• ACTIVITY
Give back the whole listing verbatim, printing none of its pictures.

• INPUT FOR THIS TASK
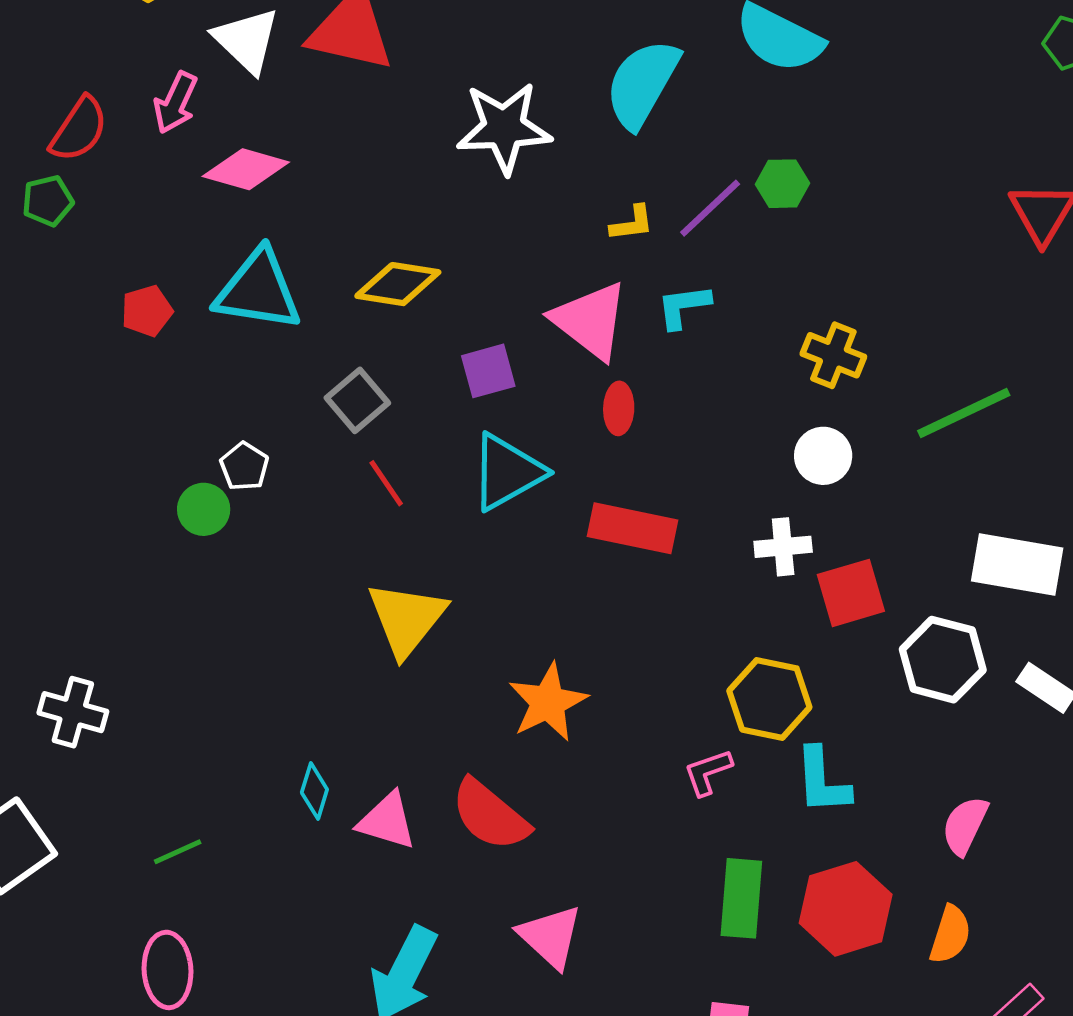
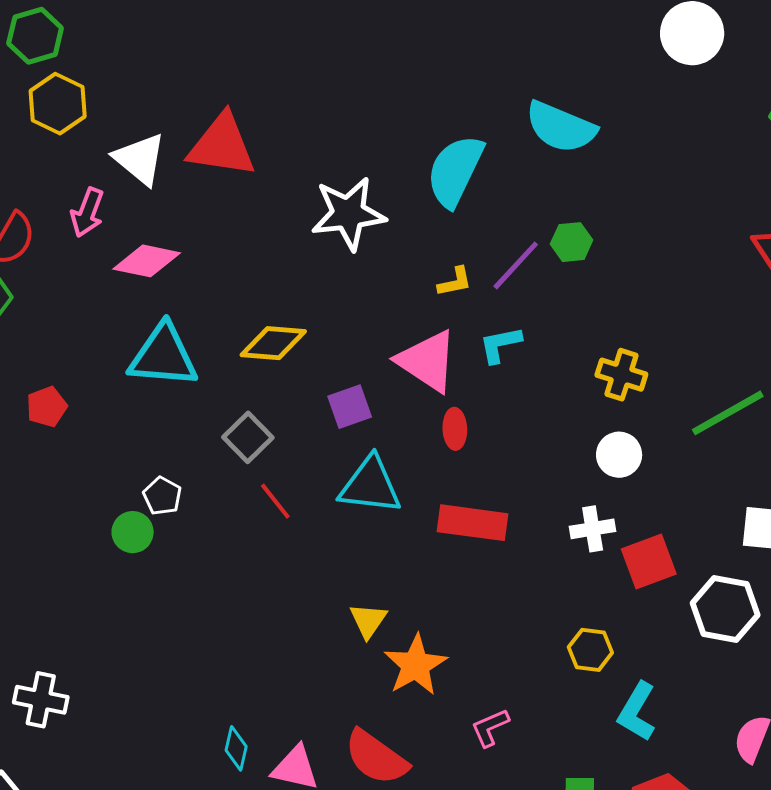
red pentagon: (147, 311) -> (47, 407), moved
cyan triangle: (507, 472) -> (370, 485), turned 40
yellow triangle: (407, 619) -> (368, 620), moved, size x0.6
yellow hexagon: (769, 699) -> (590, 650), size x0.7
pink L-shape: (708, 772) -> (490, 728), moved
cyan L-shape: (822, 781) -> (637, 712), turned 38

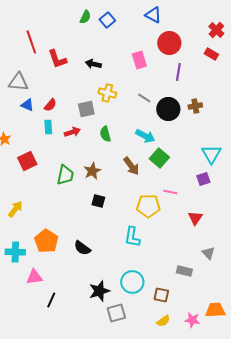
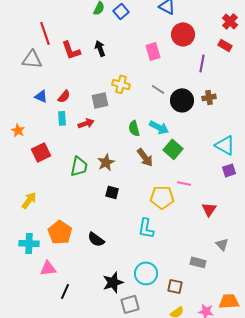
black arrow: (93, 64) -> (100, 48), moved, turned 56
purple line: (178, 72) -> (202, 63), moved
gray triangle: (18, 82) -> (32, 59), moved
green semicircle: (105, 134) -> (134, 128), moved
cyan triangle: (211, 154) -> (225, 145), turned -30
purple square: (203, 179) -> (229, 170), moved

• TASK OUTPUT
red pentagon: (147, 311) -> (47, 407), moved
cyan triangle: (507, 472) -> (370, 485), turned 40
yellow triangle: (407, 619) -> (368, 620), moved, size x0.6
yellow hexagon: (769, 699) -> (590, 650), size x0.7
pink L-shape: (708, 772) -> (490, 728), moved
cyan L-shape: (822, 781) -> (637, 712), turned 38

black arrow: (93, 64) -> (100, 48), moved, turned 56
purple line: (178, 72) -> (202, 63), moved
gray triangle: (18, 82) -> (32, 59), moved
green semicircle: (105, 134) -> (134, 128), moved
cyan triangle: (211, 154) -> (225, 145), turned -30
purple square: (203, 179) -> (229, 170), moved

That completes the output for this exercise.